» **DATA IN THIS EXERCISE**:
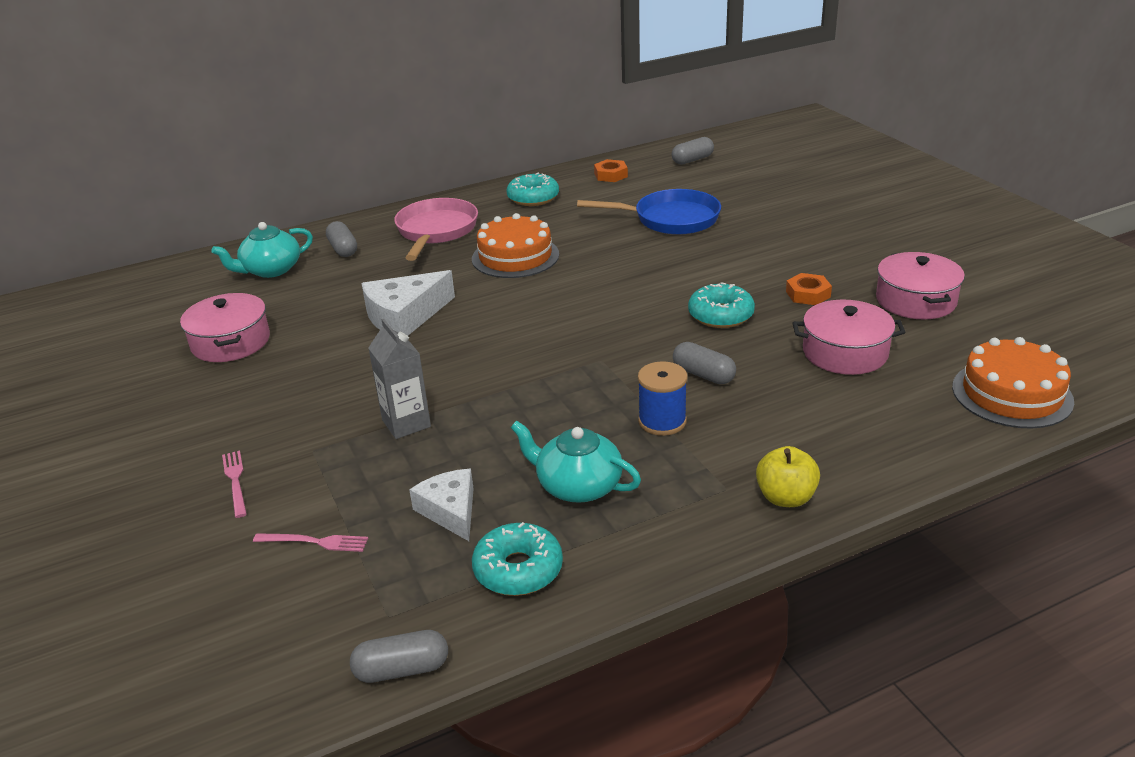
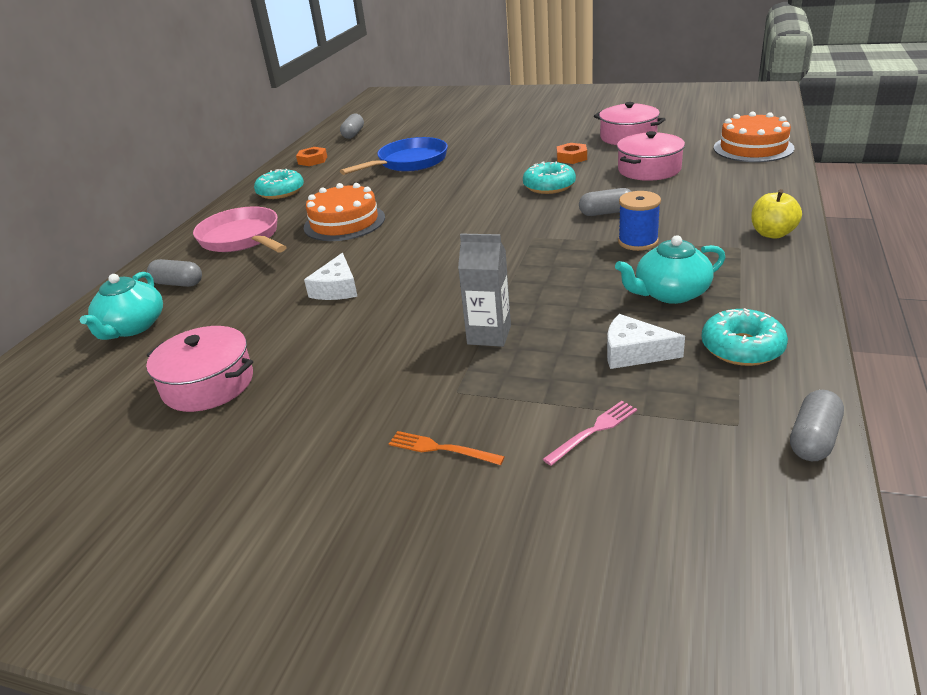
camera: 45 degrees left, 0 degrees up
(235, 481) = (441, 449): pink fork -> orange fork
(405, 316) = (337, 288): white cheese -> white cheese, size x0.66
...
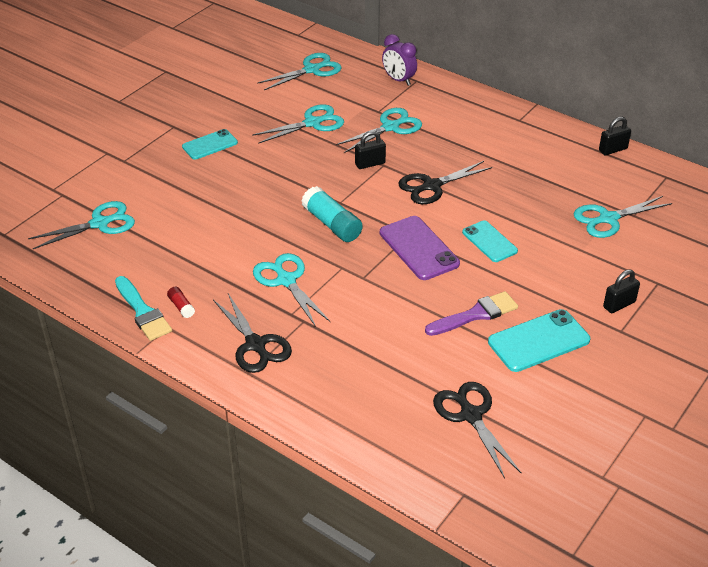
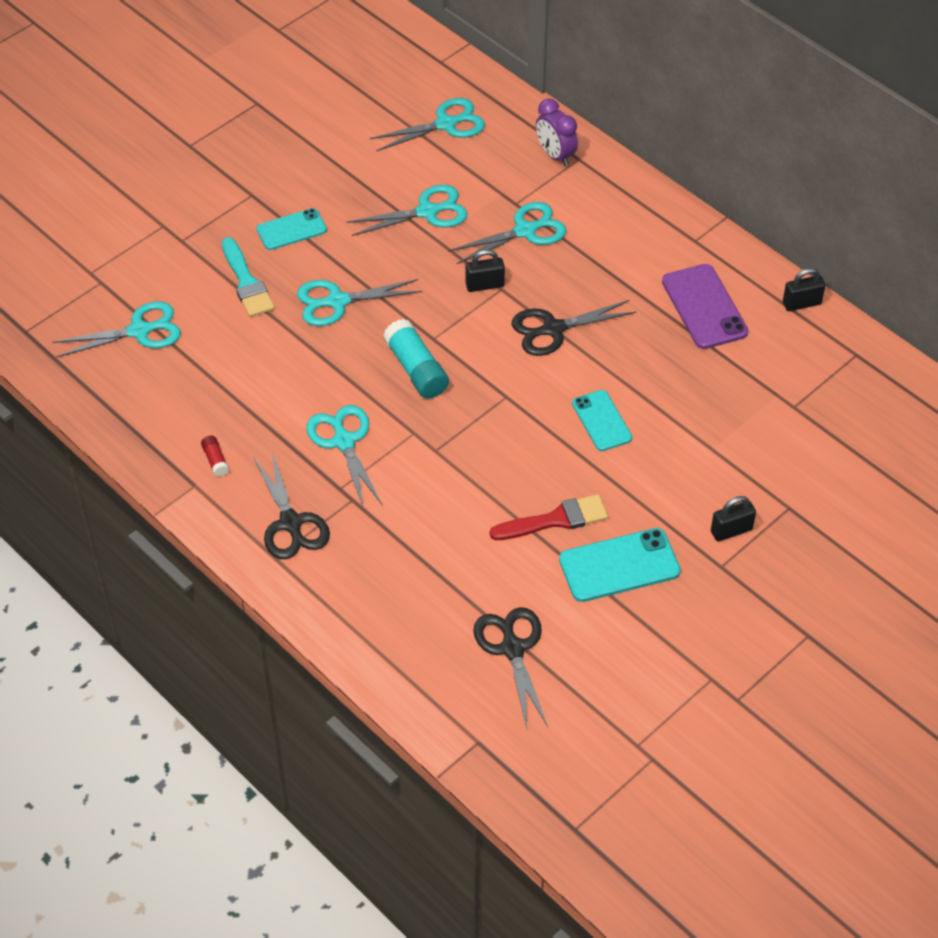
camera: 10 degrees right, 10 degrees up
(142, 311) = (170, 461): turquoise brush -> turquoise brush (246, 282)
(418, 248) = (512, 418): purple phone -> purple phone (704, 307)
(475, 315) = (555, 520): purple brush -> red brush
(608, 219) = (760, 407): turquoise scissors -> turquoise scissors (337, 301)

» **WHAT TO DO**:
Print, without alteration, only the lines above between the one holding "(235, 481) = (441, 449): pink" and the one holding "(405, 316) = (337, 288): white", inclusive.

» **TASK RESULT**:
(235, 481) = (441, 449): pink fork -> orange fork
(405, 316) = (337, 288): white cheese -> white cheese, size x0.66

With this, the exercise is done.